╭─ Available data

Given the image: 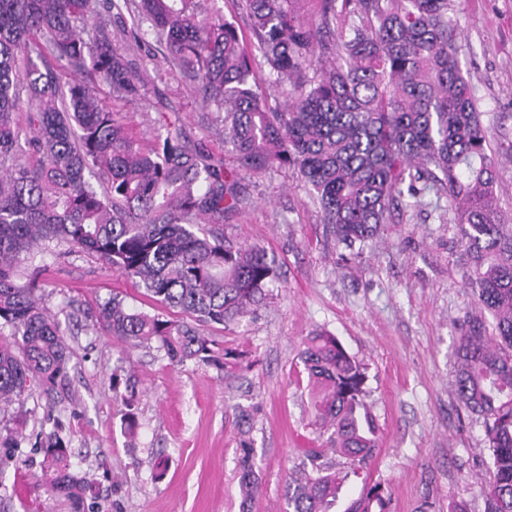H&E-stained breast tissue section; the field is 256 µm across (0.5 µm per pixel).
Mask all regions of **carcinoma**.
Instances as JSON below:
<instances>
[{"instance_id":"cac0c4a2","label":"carcinoma","mask_w":512,"mask_h":512,"mask_svg":"<svg viewBox=\"0 0 512 512\" xmlns=\"http://www.w3.org/2000/svg\"><path fill=\"white\" fill-rule=\"evenodd\" d=\"M291 3L243 0L269 78L291 100L277 109L255 89L253 54L222 14L201 18L193 0H107L115 21L133 16L127 33L151 34L216 107L232 147L229 169L185 145L179 113H159L144 148L103 106L99 85L133 100L140 76L113 49L108 25L83 36L95 0H0V325L14 336V344L0 343V405L21 400L33 382L53 388L67 380L61 327L17 270L40 241L98 255L139 280L149 299L189 317L150 314L114 295L95 314L109 335L132 348L155 342L173 362L200 360L230 374L243 354L200 326L226 327L256 312L279 273L264 248L194 230L199 217L224 223L242 203L238 182L277 163L297 171L323 223L351 246L373 240L403 197L418 200L431 186L448 195L478 306L458 342L454 390L482 419L485 512H512V224L495 198L488 131L457 61L455 2L342 0L331 42L316 38ZM300 360L314 425L330 431L327 444L343 462L305 449L288 478V512H332L373 460L378 427L365 402V368L335 337H307ZM37 447L52 491L83 504L93 486L70 471L64 440L49 433ZM253 454L241 440L242 512L261 486ZM389 501L381 484L366 481L343 512H388Z\"/></svg>"}]
</instances>
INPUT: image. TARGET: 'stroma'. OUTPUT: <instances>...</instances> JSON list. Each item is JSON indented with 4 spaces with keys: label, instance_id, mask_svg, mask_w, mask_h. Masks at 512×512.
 <instances>
[{
    "label": "stroma",
    "instance_id": "35a3bbf8",
    "mask_svg": "<svg viewBox=\"0 0 512 512\" xmlns=\"http://www.w3.org/2000/svg\"><path fill=\"white\" fill-rule=\"evenodd\" d=\"M455 16L458 62L498 163L499 205L512 216V0H458ZM112 46L147 61L138 99H105L140 143L152 142L158 113L176 111L186 144L231 166L216 111L193 80L167 64L153 40L134 42L116 26ZM240 194L244 203L225 214L223 229L274 255L280 278L255 315L203 329L246 353L249 367L233 375L203 362H170L154 348L127 349L103 333L98 303L119 295L150 312L153 302L97 255L49 242L38 296L64 332L68 380L50 391L32 384L22 403L0 408V436L13 443L0 465V512H241L237 415L252 407L262 484L251 512H287V476L303 449L321 443L299 358L303 340L320 331L366 368V401L380 428L368 473L389 489V512H485L484 430L452 388L474 296L447 195L430 190L422 204L405 202L359 254L337 243L293 168L258 173ZM121 372L138 380L132 431L113 398L112 377ZM42 432L64 438L73 473L94 484L81 508L51 491L34 446ZM160 456L167 469L159 478Z\"/></svg>",
    "mask_w": 512,
    "mask_h": 512
}]
</instances>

╰─

__Set exercise__. Every line from the one containing "INPUT: image. TARGET: 'stroma'." through the end of the entries above must be echoed exactly, with both ends kept.

__Answer below__.
INPUT: image. TARGET: 'stroma'. OUTPUT: <instances>...</instances> JSON list. Each item is JSON indented with 4 spaces with keys: label, instance_id, mask_svg, mask_w, mask_h. Masks at 512×512.
 <instances>
[{
    "label": "stroma",
    "instance_id": "35a3bbf8",
    "mask_svg": "<svg viewBox=\"0 0 512 512\" xmlns=\"http://www.w3.org/2000/svg\"><path fill=\"white\" fill-rule=\"evenodd\" d=\"M455 16L458 62L498 163L499 205L512 216V0H458ZM112 46L147 61L138 99H105L140 143L152 142L158 113L176 111L186 144L231 166L216 111L193 80L167 64L153 40L134 42L116 26ZM240 194L244 203L225 214L223 229L274 255L280 278L255 315L203 329L246 353L249 367L233 375L203 362H170L154 348L127 349L103 333L98 303L119 295L150 312L153 302L97 255L49 242L38 296L64 332L68 380L50 391L32 384L22 403L0 408V436L13 443L0 465V512H241L237 415L252 407L262 484L251 512H287V476L303 449L321 443L299 358L303 340L320 331L366 368V401L380 428L368 473L389 489V512H485L484 430L452 388L474 296L447 195L430 190L422 204L405 202L359 254L337 243L293 168L258 173ZM121 372L138 380L132 431L113 398L112 377ZM42 432L64 438L73 473L94 484L81 508L51 491L34 446ZM160 456L167 469L159 478Z\"/></svg>",
    "mask_w": 512,
    "mask_h": 512
}]
</instances>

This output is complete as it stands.